▶ **Exercise requirements**
Copy every line of the items below word for word, leaving out the pictures.

Saved data entries
⁂

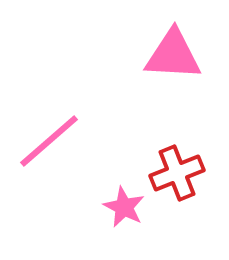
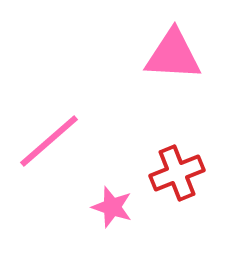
pink star: moved 12 px left; rotated 9 degrees counterclockwise
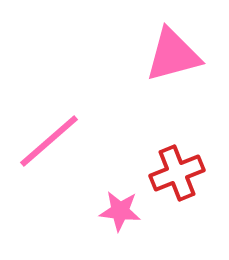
pink triangle: rotated 18 degrees counterclockwise
pink star: moved 8 px right, 4 px down; rotated 12 degrees counterclockwise
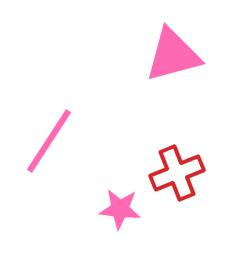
pink line: rotated 16 degrees counterclockwise
pink star: moved 2 px up
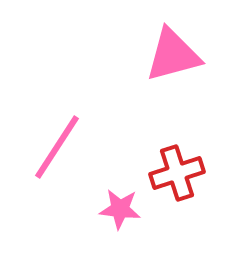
pink line: moved 8 px right, 6 px down
red cross: rotated 4 degrees clockwise
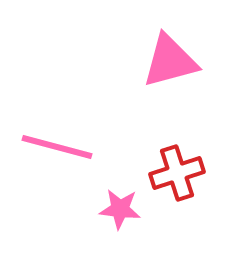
pink triangle: moved 3 px left, 6 px down
pink line: rotated 72 degrees clockwise
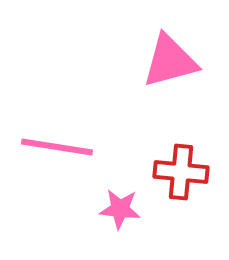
pink line: rotated 6 degrees counterclockwise
red cross: moved 4 px right, 1 px up; rotated 24 degrees clockwise
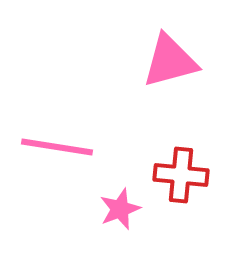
red cross: moved 3 px down
pink star: rotated 27 degrees counterclockwise
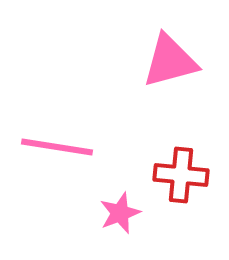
pink star: moved 4 px down
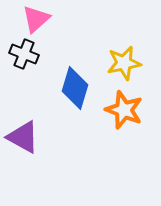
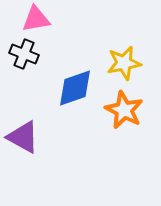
pink triangle: rotated 32 degrees clockwise
blue diamond: rotated 54 degrees clockwise
orange star: rotated 6 degrees clockwise
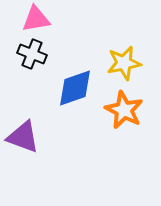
black cross: moved 8 px right
purple triangle: rotated 9 degrees counterclockwise
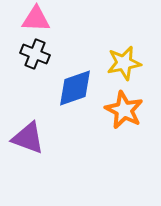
pink triangle: rotated 12 degrees clockwise
black cross: moved 3 px right
purple triangle: moved 5 px right, 1 px down
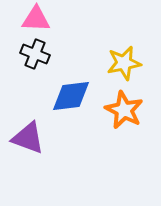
blue diamond: moved 4 px left, 8 px down; rotated 12 degrees clockwise
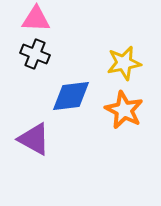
purple triangle: moved 6 px right, 1 px down; rotated 9 degrees clockwise
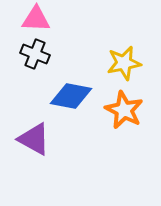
blue diamond: rotated 18 degrees clockwise
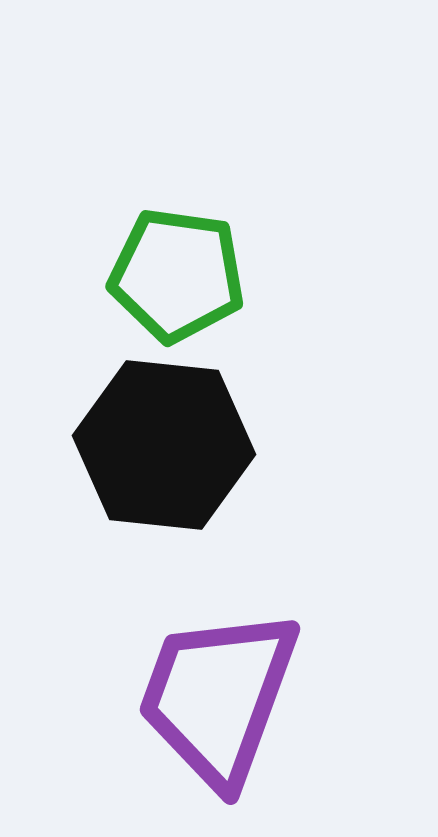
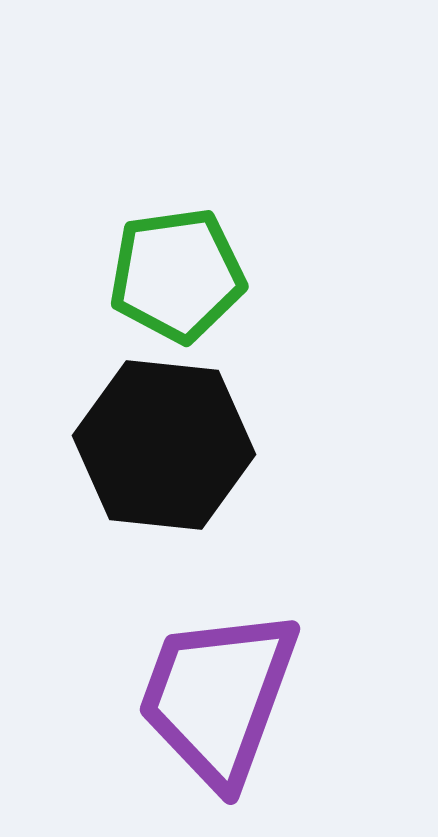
green pentagon: rotated 16 degrees counterclockwise
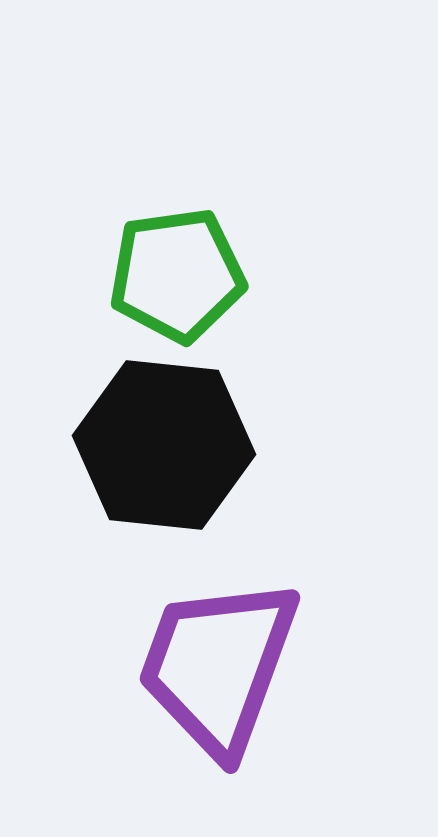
purple trapezoid: moved 31 px up
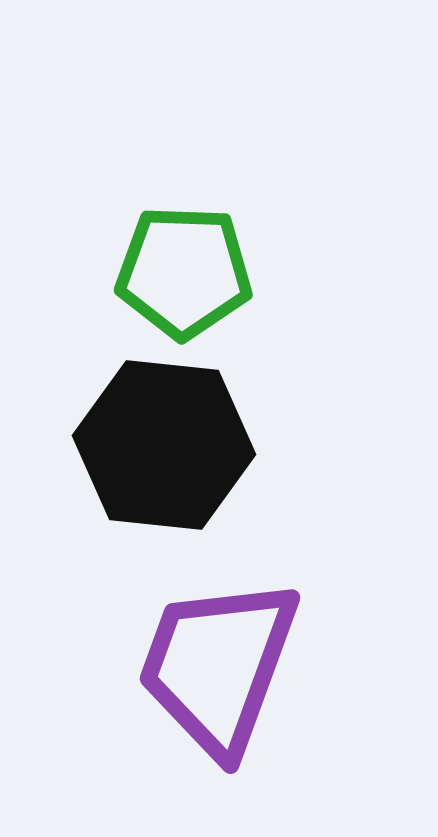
green pentagon: moved 7 px right, 3 px up; rotated 10 degrees clockwise
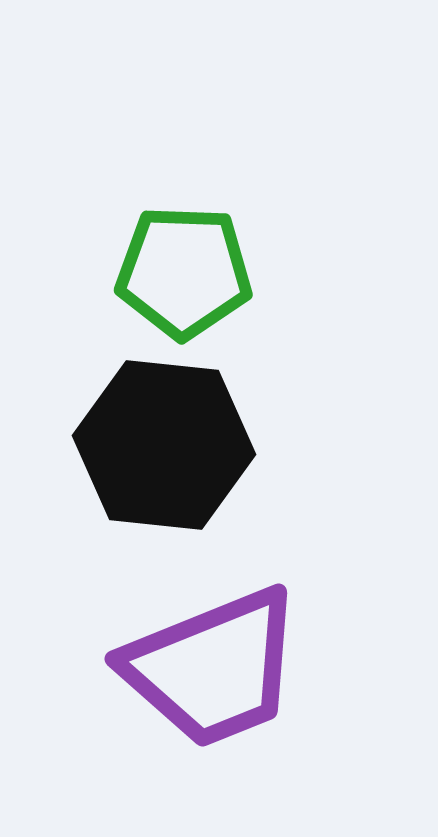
purple trapezoid: moved 5 px left, 2 px down; rotated 132 degrees counterclockwise
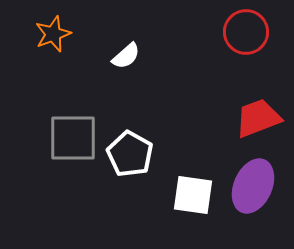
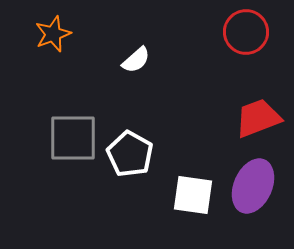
white semicircle: moved 10 px right, 4 px down
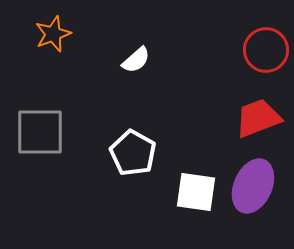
red circle: moved 20 px right, 18 px down
gray square: moved 33 px left, 6 px up
white pentagon: moved 3 px right, 1 px up
white square: moved 3 px right, 3 px up
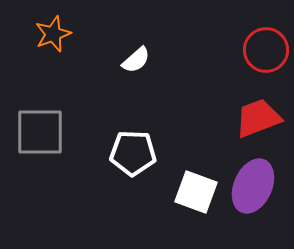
white pentagon: rotated 27 degrees counterclockwise
white square: rotated 12 degrees clockwise
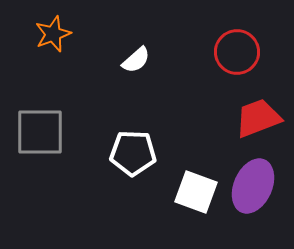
red circle: moved 29 px left, 2 px down
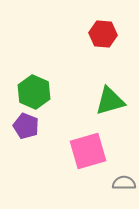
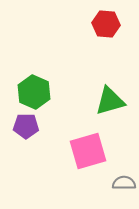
red hexagon: moved 3 px right, 10 px up
purple pentagon: rotated 20 degrees counterclockwise
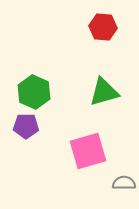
red hexagon: moved 3 px left, 3 px down
green triangle: moved 6 px left, 9 px up
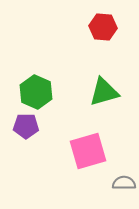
green hexagon: moved 2 px right
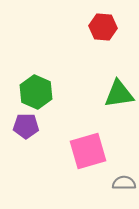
green triangle: moved 15 px right, 2 px down; rotated 8 degrees clockwise
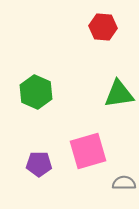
purple pentagon: moved 13 px right, 38 px down
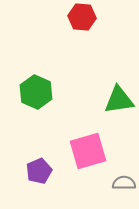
red hexagon: moved 21 px left, 10 px up
green triangle: moved 6 px down
purple pentagon: moved 7 px down; rotated 25 degrees counterclockwise
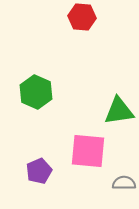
green triangle: moved 11 px down
pink square: rotated 21 degrees clockwise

⁂

▶ **Exercise solution**
pink star: moved 12 px left; rotated 9 degrees counterclockwise
pink triangle: rotated 18 degrees counterclockwise
pink star: moved 8 px right, 4 px down; rotated 12 degrees counterclockwise
pink line: rotated 16 degrees counterclockwise
pink star: moved 2 px up
pink line: moved 8 px right, 6 px down
red cross: rotated 4 degrees clockwise
pink triangle: moved 3 px left, 6 px down
pink line: rotated 72 degrees clockwise
pink line: rotated 6 degrees counterclockwise
red cross: moved 4 px right, 1 px up; rotated 24 degrees clockwise
red cross: moved 3 px down
pink star: rotated 27 degrees counterclockwise
pink star: moved 4 px down
pink triangle: rotated 32 degrees clockwise
blue diamond: rotated 54 degrees clockwise
orange star: rotated 6 degrees clockwise
black cross: moved 8 px right
purple triangle: rotated 9 degrees counterclockwise
pink triangle: rotated 12 degrees clockwise
black cross: moved 3 px right
purple triangle: moved 5 px right, 1 px down
blue diamond: moved 4 px left, 8 px down; rotated 12 degrees clockwise
purple triangle: moved 6 px right, 1 px down; rotated 9 degrees clockwise
blue diamond: rotated 18 degrees clockwise
green pentagon: rotated 16 degrees counterclockwise
purple trapezoid: moved 31 px up
green pentagon: moved 7 px right, 3 px up; rotated 10 degrees clockwise
purple trapezoid: moved 5 px left, 2 px down; rotated 132 degrees counterclockwise
white semicircle: moved 10 px right, 4 px down
red circle: moved 20 px right, 18 px down
gray square: moved 33 px left, 6 px up
white pentagon: moved 3 px right, 1 px up
white square: moved 3 px right, 3 px up
white pentagon: rotated 27 degrees counterclockwise
white square: rotated 12 degrees clockwise
red circle: moved 29 px left, 2 px down
red hexagon: moved 3 px right, 10 px up
purple pentagon: rotated 20 degrees counterclockwise
red hexagon: moved 3 px left, 3 px down
green triangle: moved 6 px left, 9 px up
green hexagon: moved 2 px right
green triangle: moved 15 px right, 2 px down; rotated 8 degrees clockwise
purple pentagon: moved 13 px right, 38 px down
red hexagon: moved 21 px left, 10 px up
green triangle: moved 6 px down
purple pentagon: moved 7 px down; rotated 25 degrees counterclockwise
green triangle: moved 11 px down
pink square: rotated 21 degrees clockwise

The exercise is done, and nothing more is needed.